Segment Open

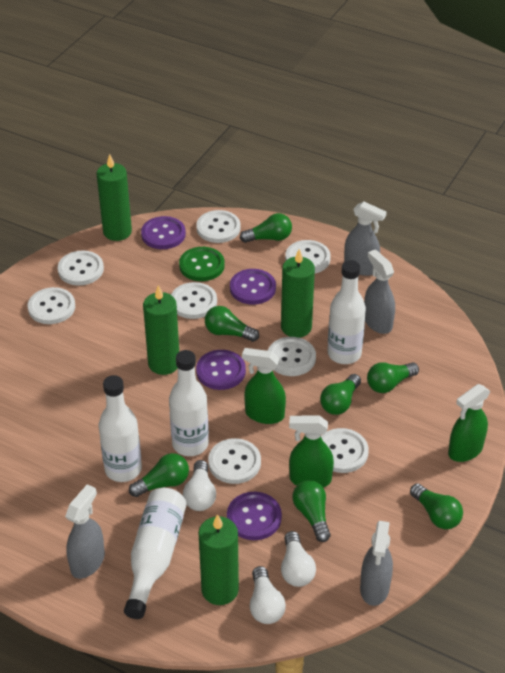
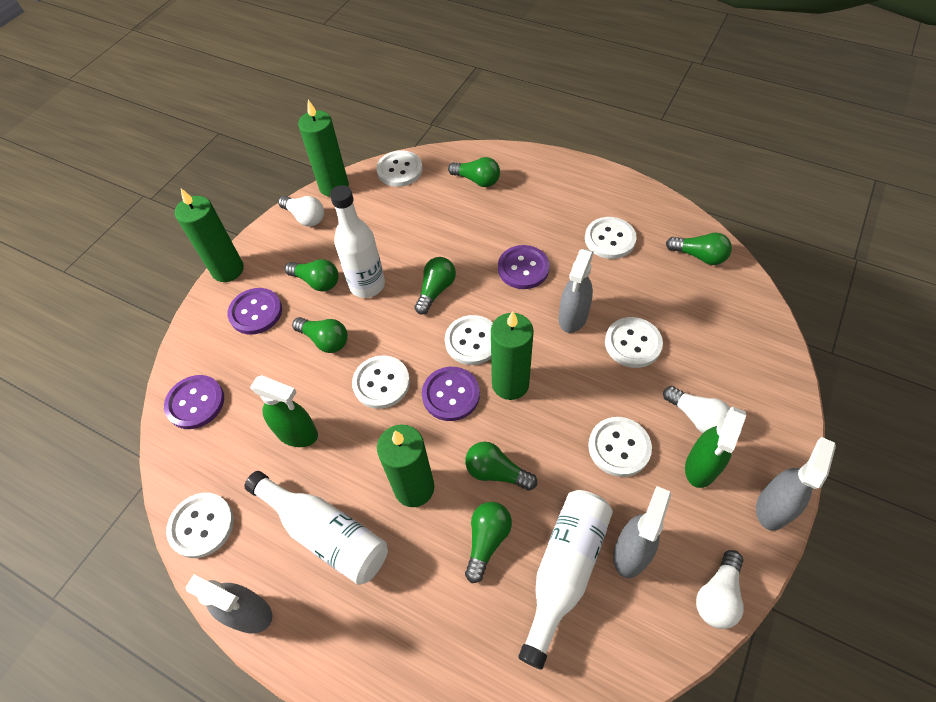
green button: 1 -> 0
green spray bottle: 3 -> 2
white bottle: 4 -> 3
white button: 8 -> 7

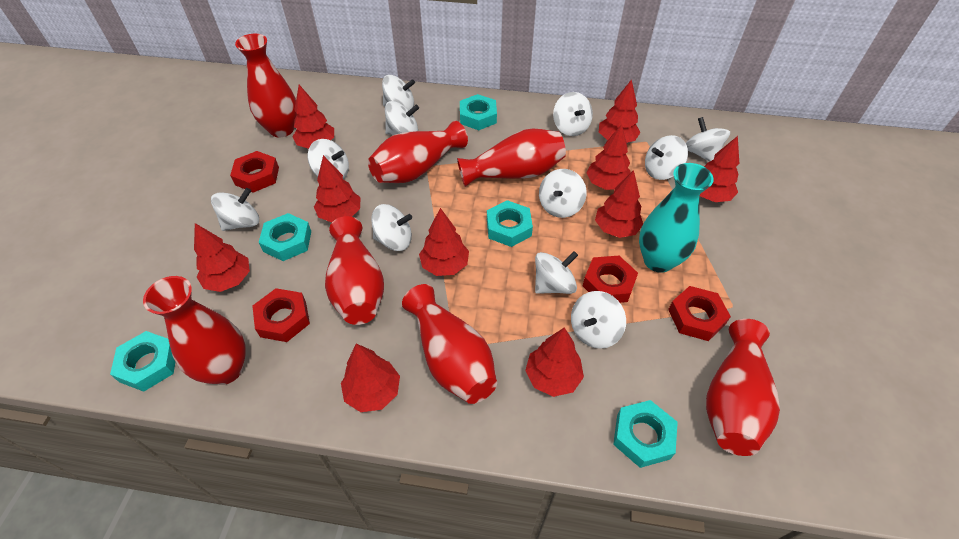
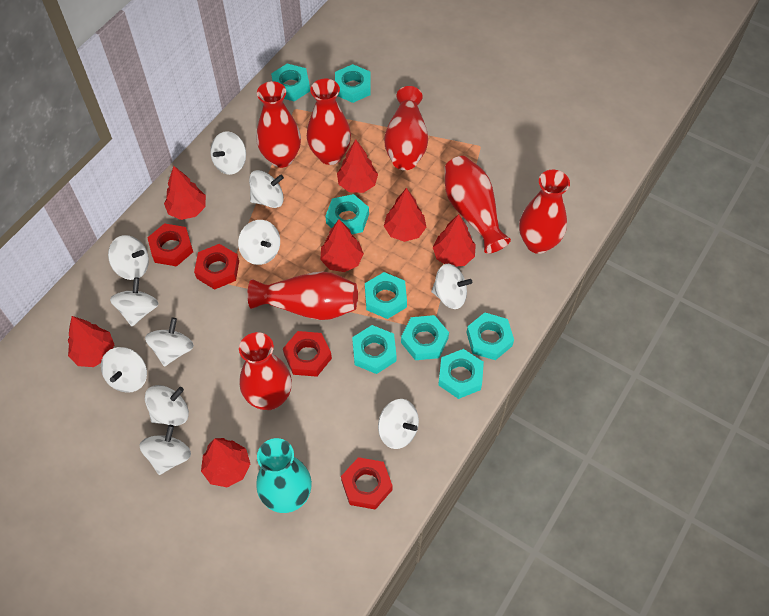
red tree: 10 -> 7
turquoise nut: 5 -> 8

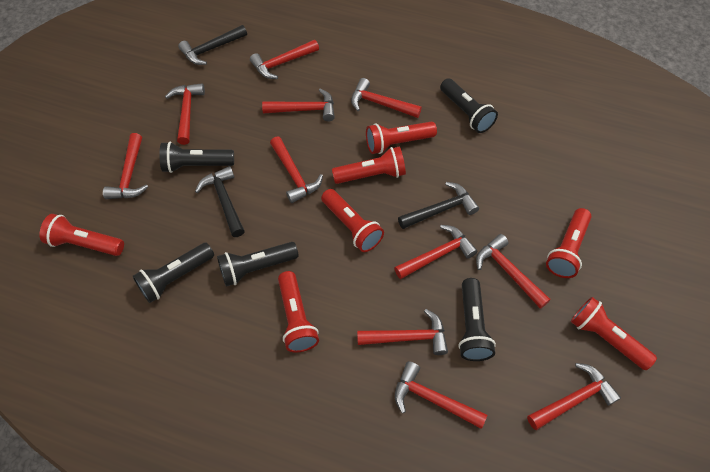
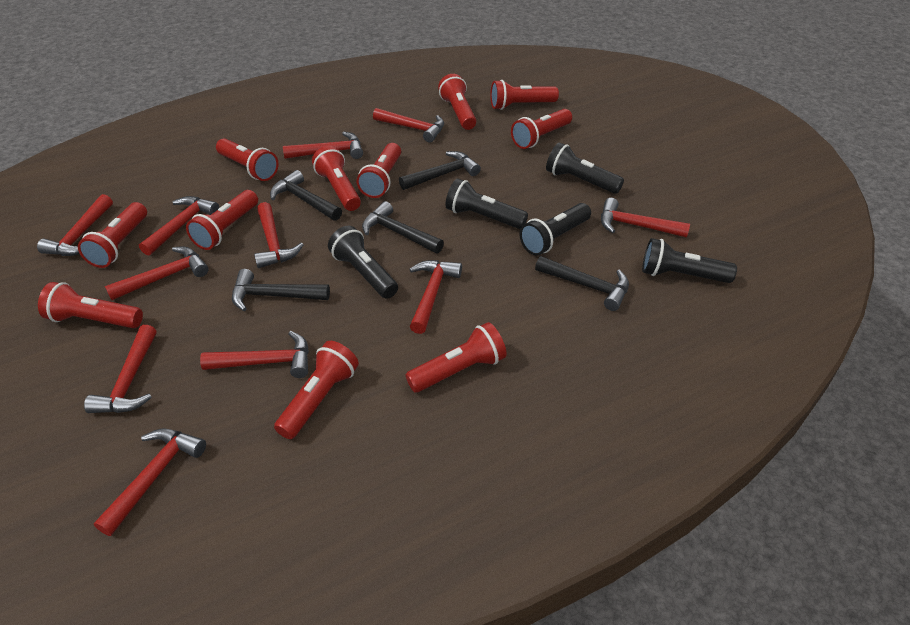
black hammer: 3 -> 5
red flashlight: 7 -> 11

Segment Closed

TASK TO COMPLETE> Pictures stay out; reproduce exactly the lines from the one containing "white bottle: 4 -> 3" through the last line of the listing, both included.

RESULT FOR THIS TASK>
white bottle: 4 -> 3
white button: 8 -> 7

red tree: 10 -> 7
turquoise nut: 5 -> 8

black hammer: 3 -> 5
red flashlight: 7 -> 11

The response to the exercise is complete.